What you are asked to do
Count up every line of the data in which "none" occurs. The reply is one number and nothing more.

Given data
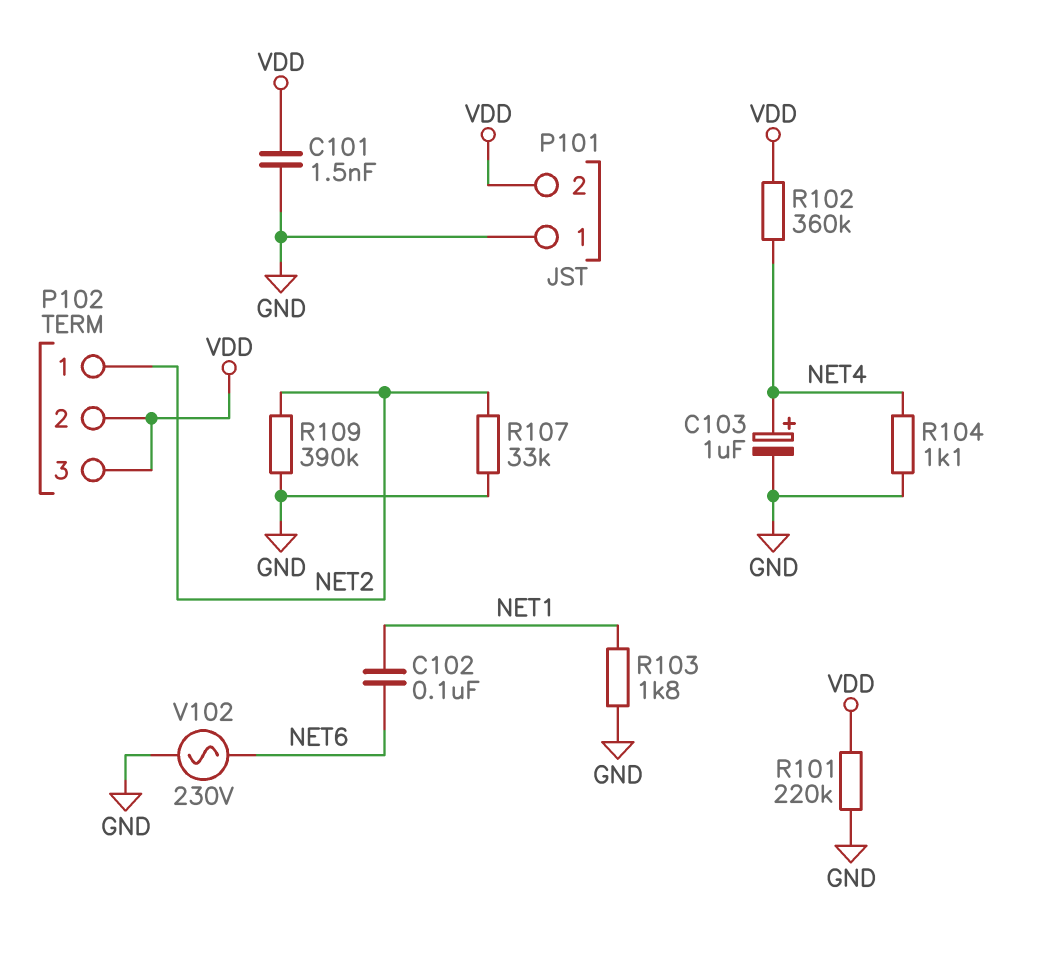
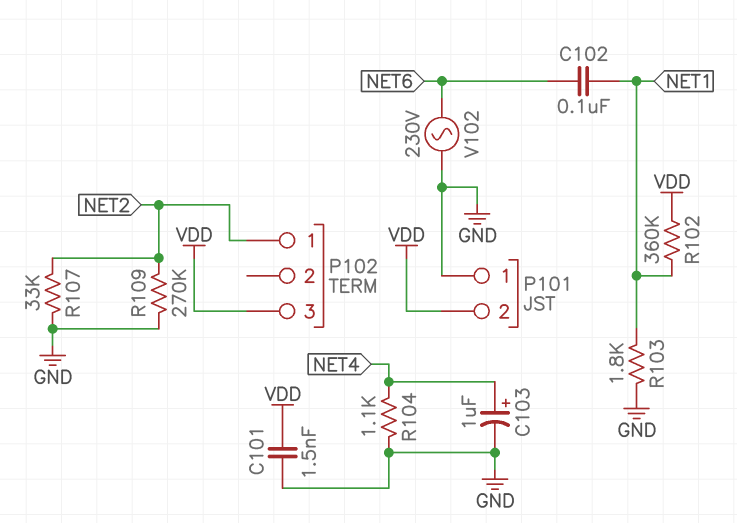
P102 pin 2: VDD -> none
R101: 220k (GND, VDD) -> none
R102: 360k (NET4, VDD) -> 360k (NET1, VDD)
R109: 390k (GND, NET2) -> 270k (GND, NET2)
...
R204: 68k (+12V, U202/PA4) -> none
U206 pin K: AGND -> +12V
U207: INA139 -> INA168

Answer space
3